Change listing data
[Start of section]
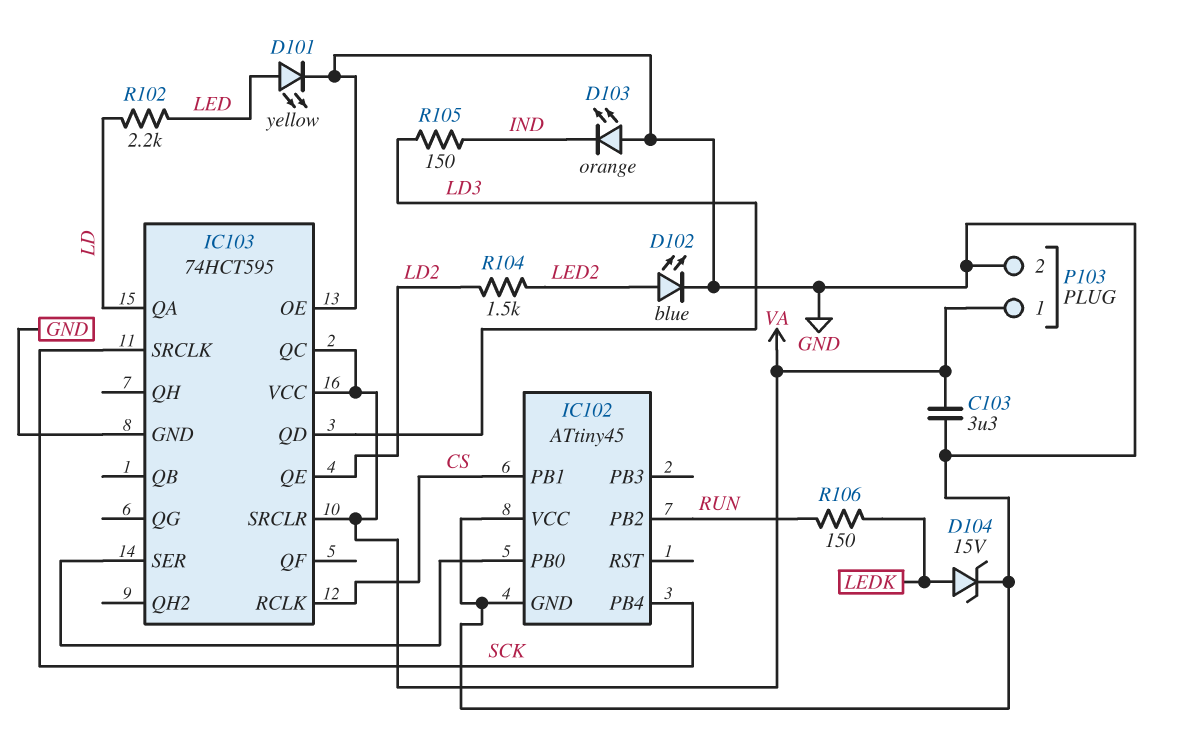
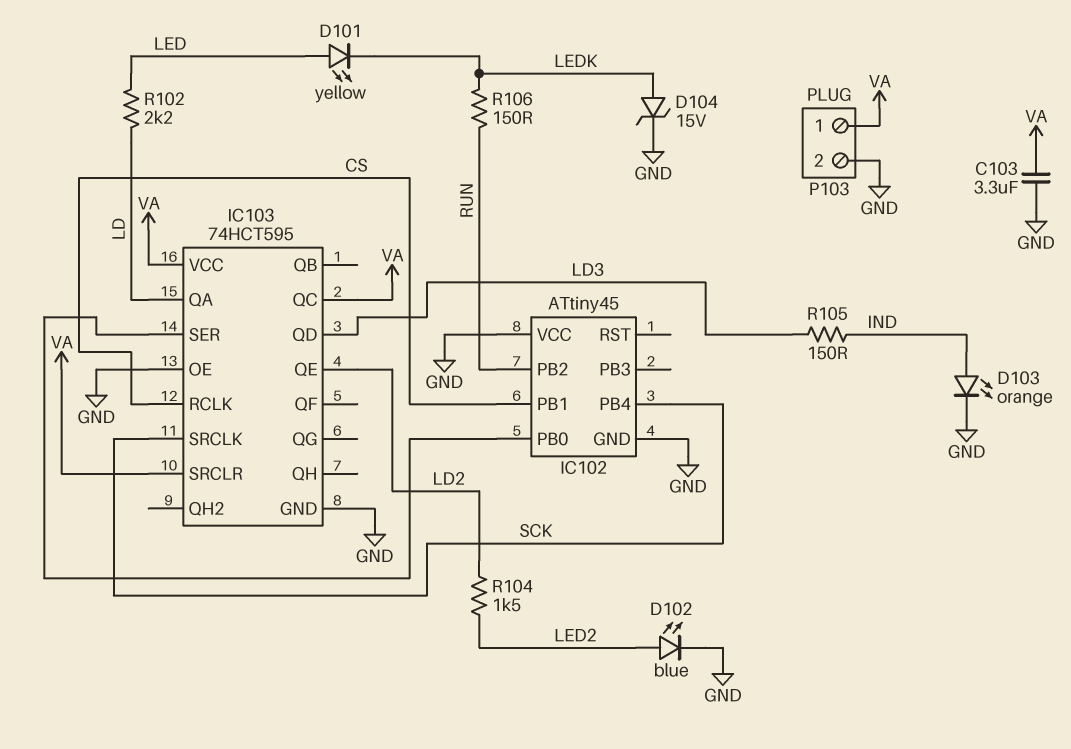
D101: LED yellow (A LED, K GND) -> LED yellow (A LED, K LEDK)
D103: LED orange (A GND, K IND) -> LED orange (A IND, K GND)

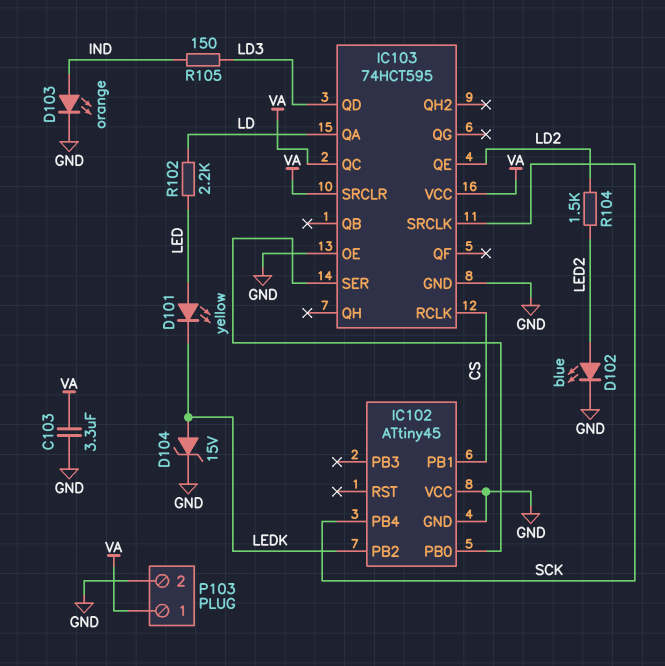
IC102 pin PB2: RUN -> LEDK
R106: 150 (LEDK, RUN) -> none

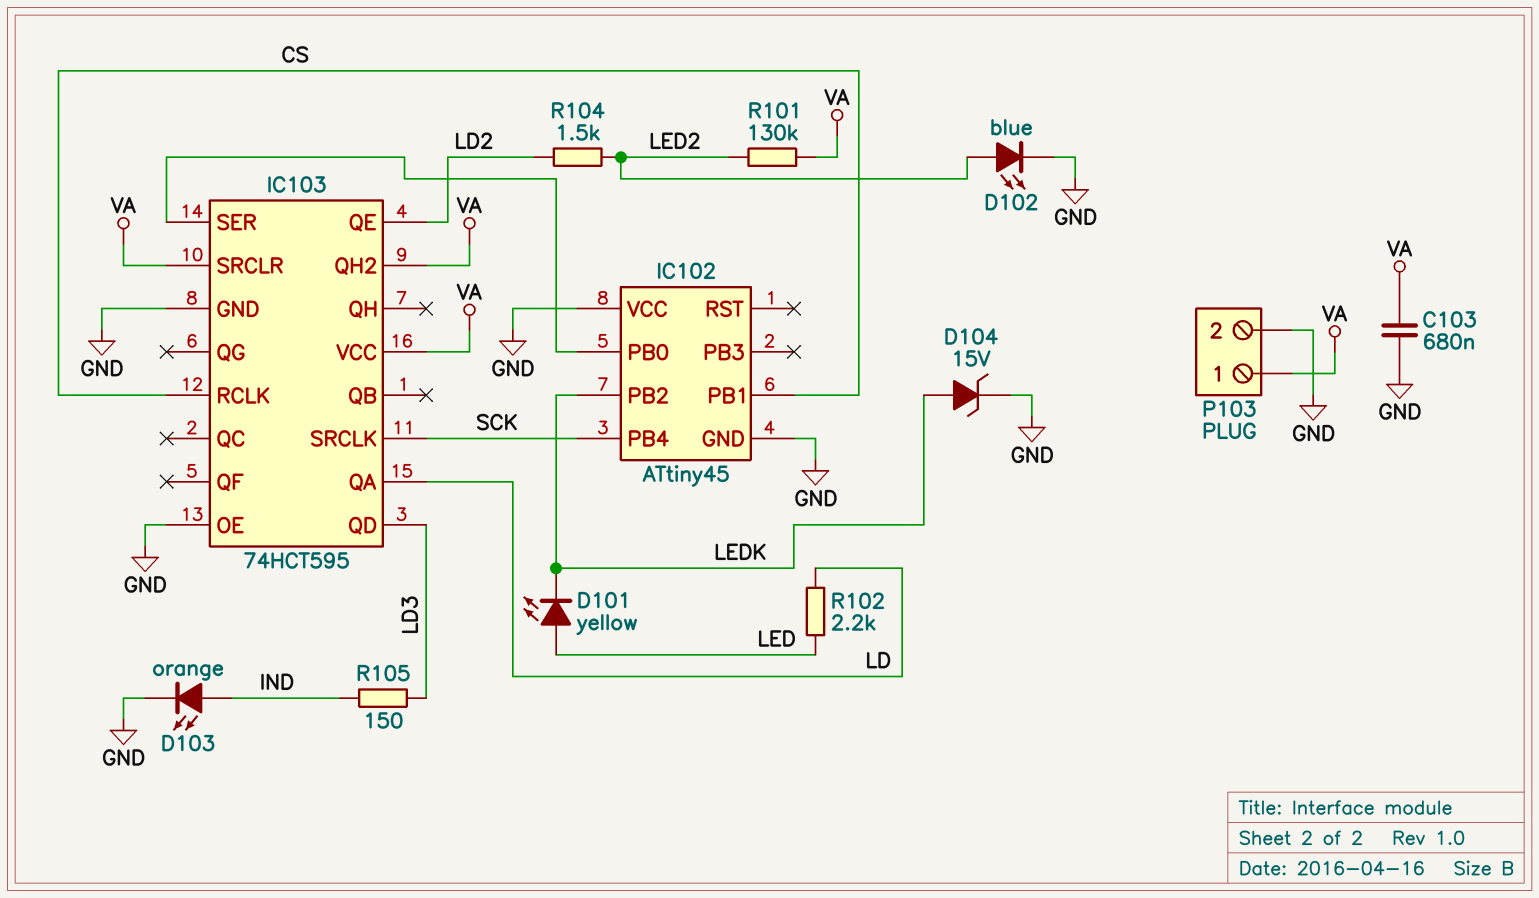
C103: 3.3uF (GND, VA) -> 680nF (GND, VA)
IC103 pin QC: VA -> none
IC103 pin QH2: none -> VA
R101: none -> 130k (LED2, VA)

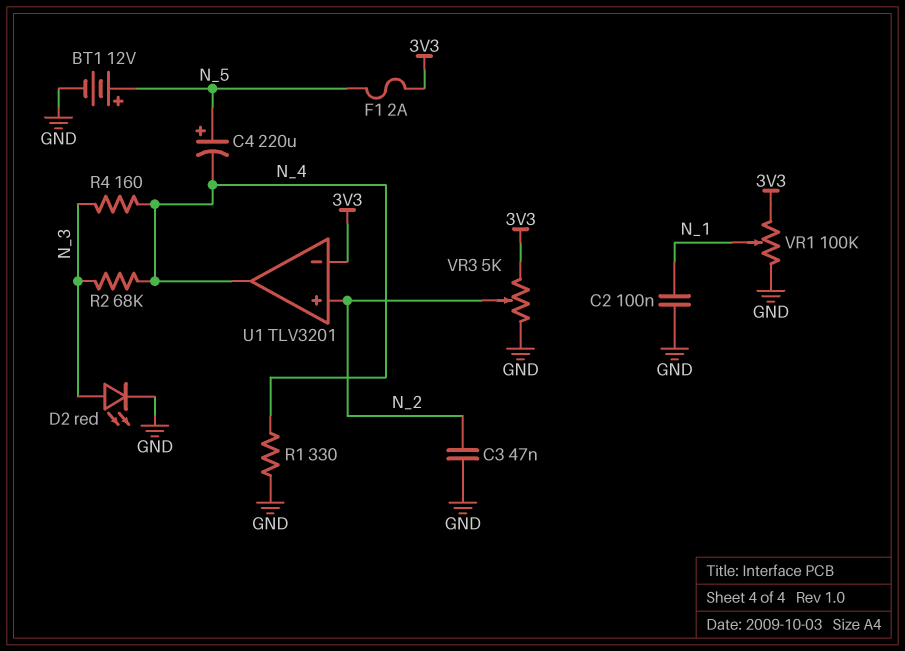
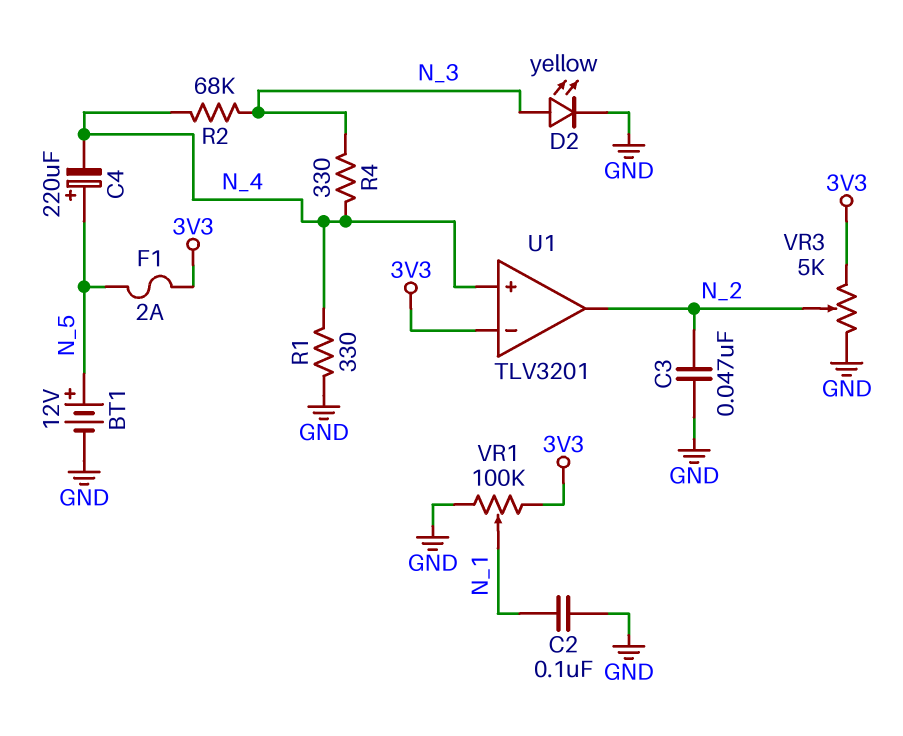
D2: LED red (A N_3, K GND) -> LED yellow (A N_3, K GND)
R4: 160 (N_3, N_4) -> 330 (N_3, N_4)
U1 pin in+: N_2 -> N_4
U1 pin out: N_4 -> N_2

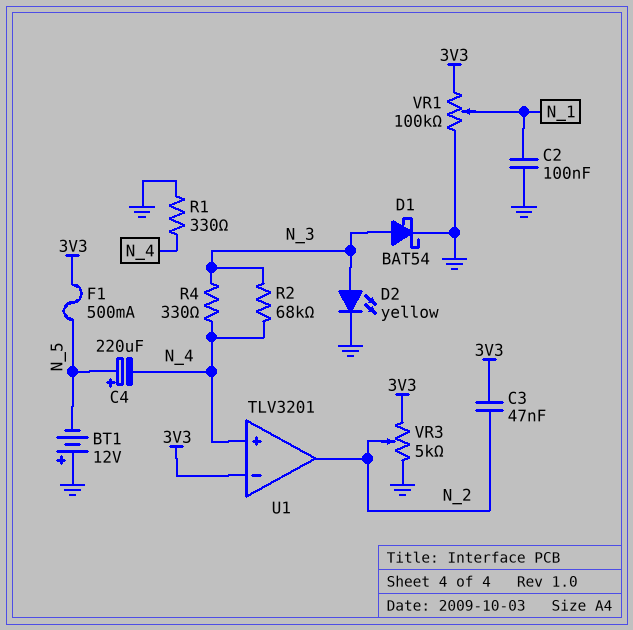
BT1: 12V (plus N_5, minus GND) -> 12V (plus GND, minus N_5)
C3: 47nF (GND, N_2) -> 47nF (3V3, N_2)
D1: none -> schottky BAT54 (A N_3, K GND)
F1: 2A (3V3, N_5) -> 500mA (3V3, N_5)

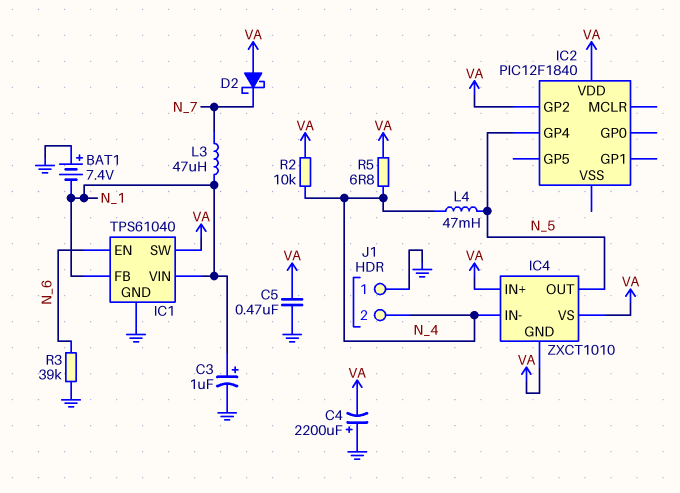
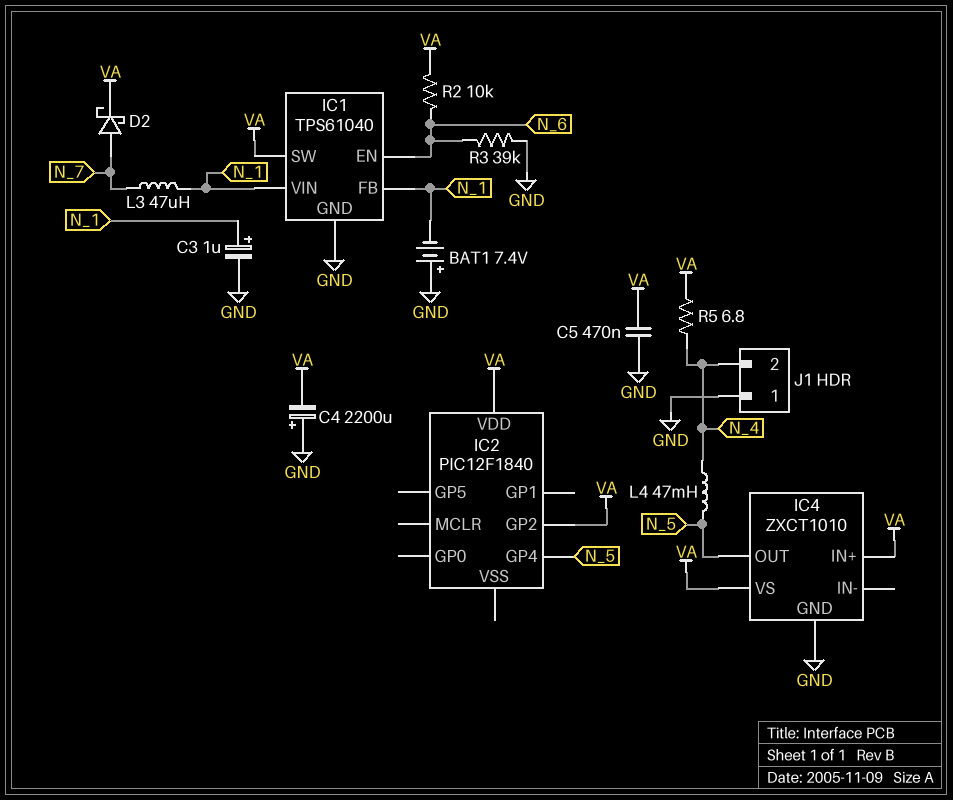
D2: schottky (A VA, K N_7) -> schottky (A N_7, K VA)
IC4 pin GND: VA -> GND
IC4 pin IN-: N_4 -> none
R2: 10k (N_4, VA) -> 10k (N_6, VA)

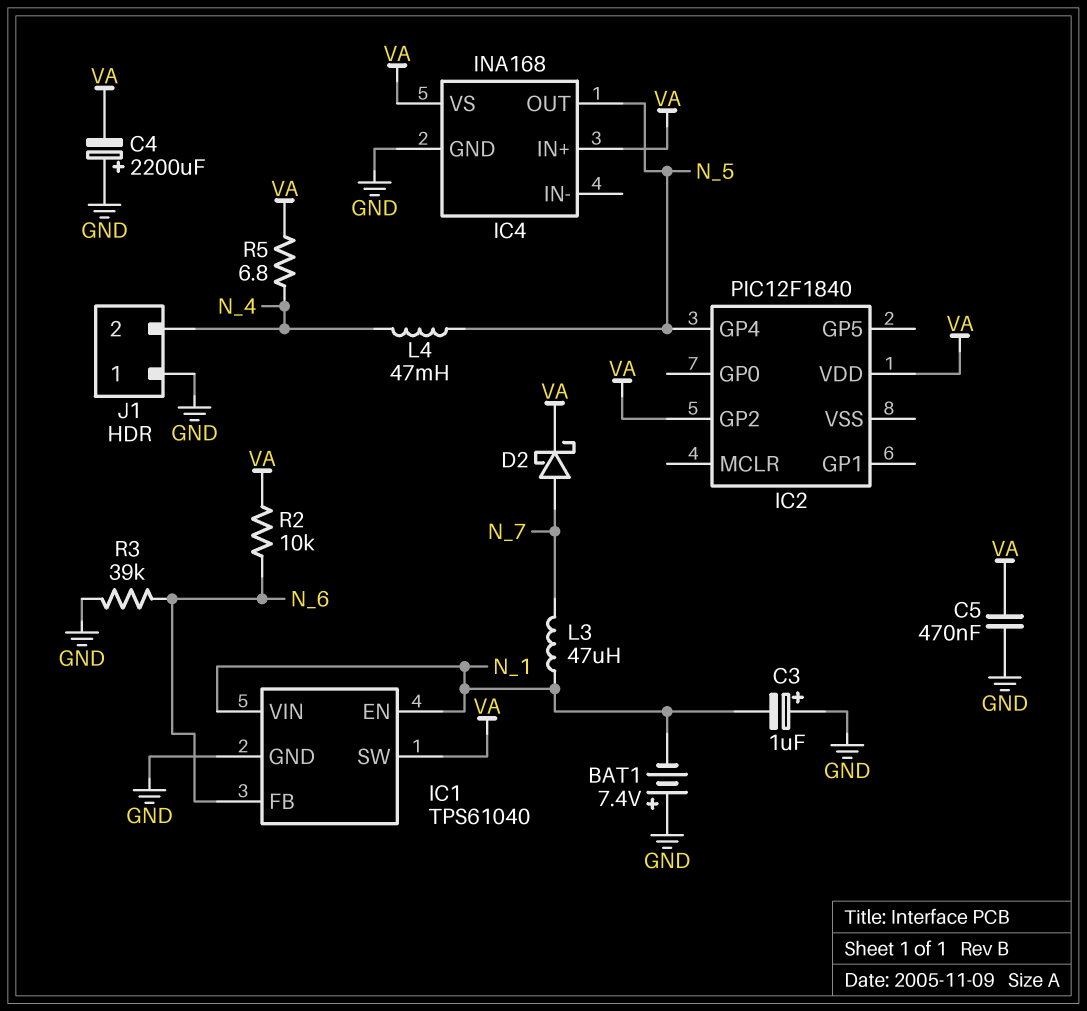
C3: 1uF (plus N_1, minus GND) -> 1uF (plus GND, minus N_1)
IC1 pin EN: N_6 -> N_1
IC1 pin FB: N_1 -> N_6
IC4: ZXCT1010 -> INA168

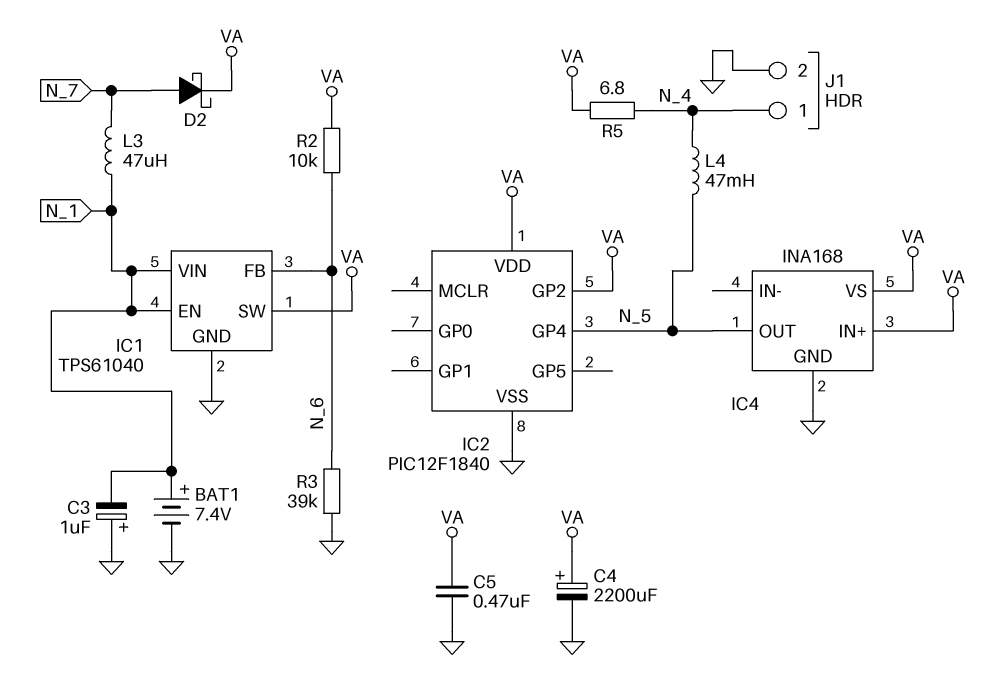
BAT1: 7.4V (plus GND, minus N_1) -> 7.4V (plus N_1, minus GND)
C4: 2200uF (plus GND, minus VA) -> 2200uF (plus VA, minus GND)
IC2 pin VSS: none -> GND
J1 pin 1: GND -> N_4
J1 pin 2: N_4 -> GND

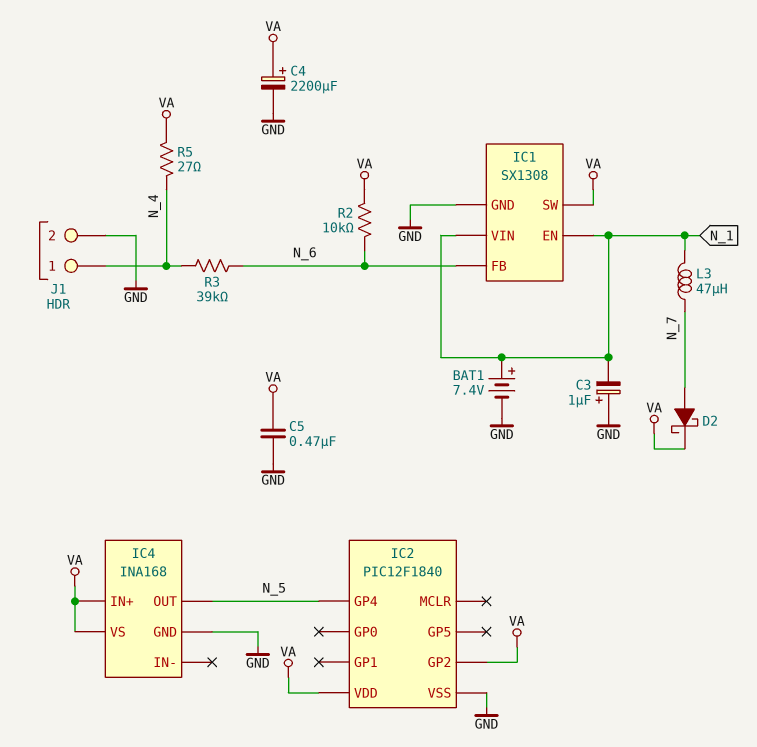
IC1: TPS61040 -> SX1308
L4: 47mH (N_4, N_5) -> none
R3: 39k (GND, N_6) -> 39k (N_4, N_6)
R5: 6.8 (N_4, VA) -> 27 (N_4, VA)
[End of section]
-- TASK DIRECTIONS --
Copy the data word for word and omit every picture.

-- TASK RESULT --
D101: LED yellow (A LED, K GND) -> LED yellow (A LED, K LEDK)
D103: LED orange (A GND, K IND) -> LED orange (A IND, K GND)

IC102 pin PB2: RUN -> LEDK
R106: 150 (LEDK, RUN) -> none

C103: 3.3uF (GND, VA) -> 680nF (GND, VA)
IC103 pin QC: VA -> none
IC103 pin QH2: none -> VA
R101: none -> 130k (LED2, VA)

D2: LED red (A N_3, K GND) -> LED yellow (A N_3, K GND)
R4: 160 (N_3, N_4) -> 330 (N_3, N_4)
U1 pin in+: N_2 -> N_4
U1 pin out: N_4 -> N_2

BT1: 12V (plus N_5, minus GND) -> 12V (plus GND, minus N_5)
C3: 47nF (GND, N_2) -> 47nF (3V3, N_2)
D1: none -> schottky BAT54 (A N_3, K GND)
F1: 2A (3V3, N_5) -> 500mA (3V3, N_5)

D2: schottky (A VA, K N_7) -> schottky (A N_7, K VA)
IC4 pin GND: VA -> GND
IC4 pin IN-: N_4 -> none
R2: 10k (N_4, VA) -> 10k (N_6, VA)

C3: 1uF (plus N_1, minus GND) -> 1uF (plus GND, minus N_1)
IC1 pin EN: N_6 -> N_1
IC1 pin FB: N_1 -> N_6
IC4: ZXCT1010 -> INA168

BAT1: 7.4V (plus GND, minus N_1) -> 7.4V (plus N_1, minus GND)
C4: 2200uF (plus GND, minus VA) -> 2200uF (plus VA, minus GND)
IC2 pin VSS: none -> GND
J1 pin 1: GND -> N_4
J1 pin 2: N_4 -> GND

IC1: TPS61040 -> SX1308
L4: 47mH (N_4, N_5) -> none
R3: 39k (GND, N_6) -> 39k (N_4, N_6)
R5: 6.8 (N_4, VA) -> 27 (N_4, VA)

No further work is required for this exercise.